>> Start LISTING

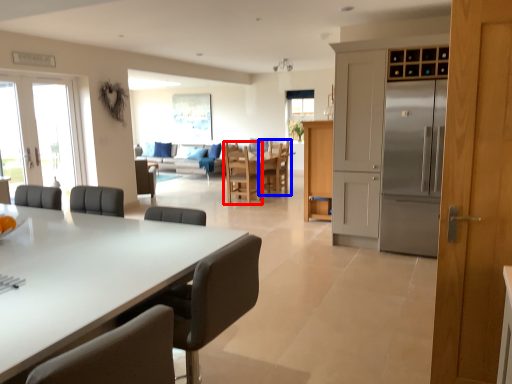
Question: Which point is closer to the camera, chair (highlighted by a red box) or chair (highlighted by a blue box)?

Choices:
 (A) chair
 (B) chair

Answer: (A)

>> End LISTING

WHAT YOU ARE ASKED TO DO: Write out the lines above word for word, leaving out the pictures.

SOLUTION TO THIS EXERCISE:
Question: Which point is closer to the camera, chair (highlighted by a red box) or chair (highlighted by a blue box)?

Choices:
 (A) chair
 (B) chair

Answer: (A)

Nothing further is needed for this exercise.